**THE PROBLEM**
Within the records below, reproduce without change the lines from the line that has "- relocated: kalkulator/czarny" through the line that has "- spun: kalkulator/zielony", and only those.
*** Opening of EXERCISE MATERIALS ***
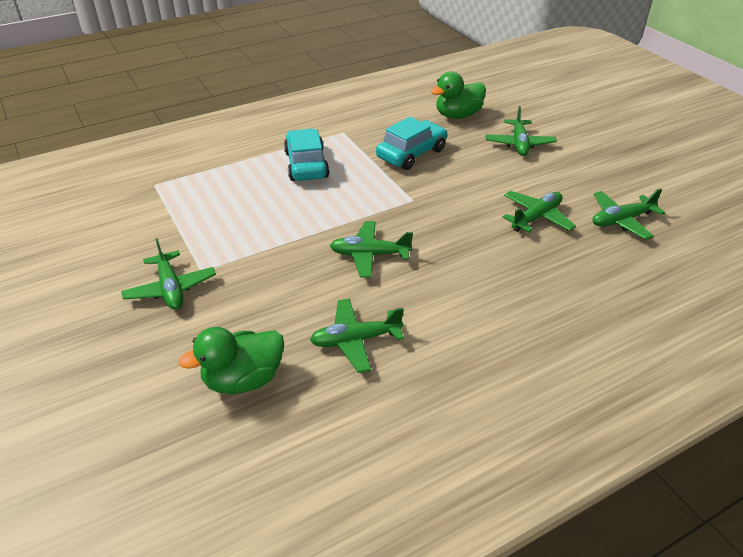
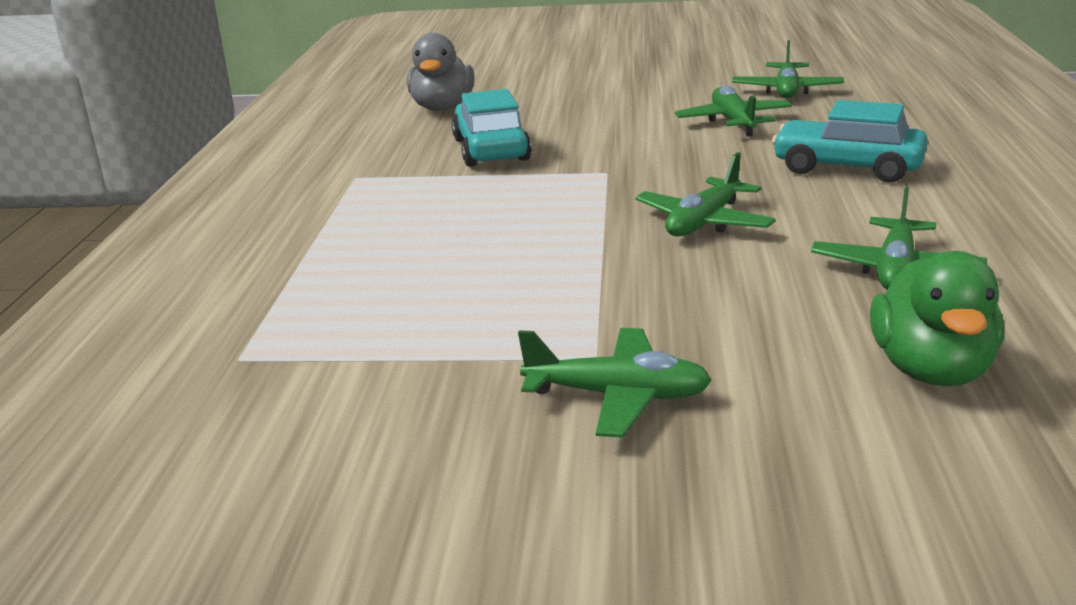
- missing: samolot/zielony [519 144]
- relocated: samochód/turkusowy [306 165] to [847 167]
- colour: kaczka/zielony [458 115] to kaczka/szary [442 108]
*** Close of EXERCISE MATERIALS ***
*** Opening of EXERCISE MATERIALS ***
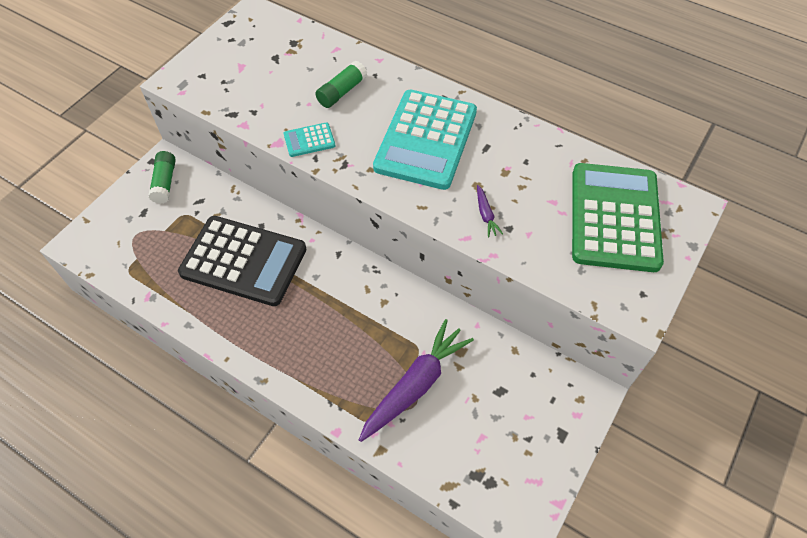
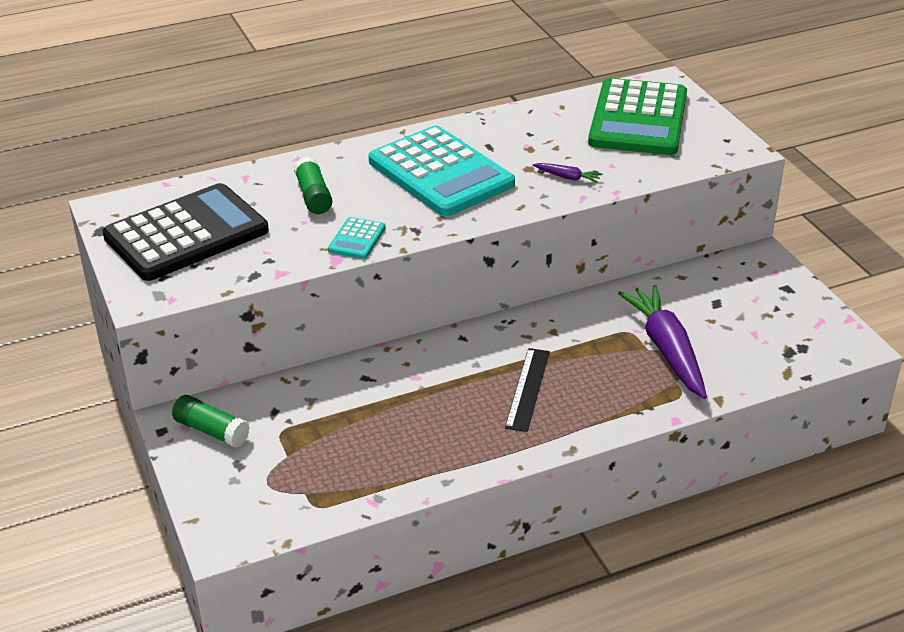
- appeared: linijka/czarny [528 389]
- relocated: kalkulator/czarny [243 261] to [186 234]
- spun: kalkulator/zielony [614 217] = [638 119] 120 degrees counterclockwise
*** Close of EXERCISE MATERIALS ***
**EXERCISE OUTPUT**
- relocated: kalkulator/czarny [243 261] to [186 234]
- spun: kalkulator/zielony [614 217] = [638 119] 120 degrees counterclockwise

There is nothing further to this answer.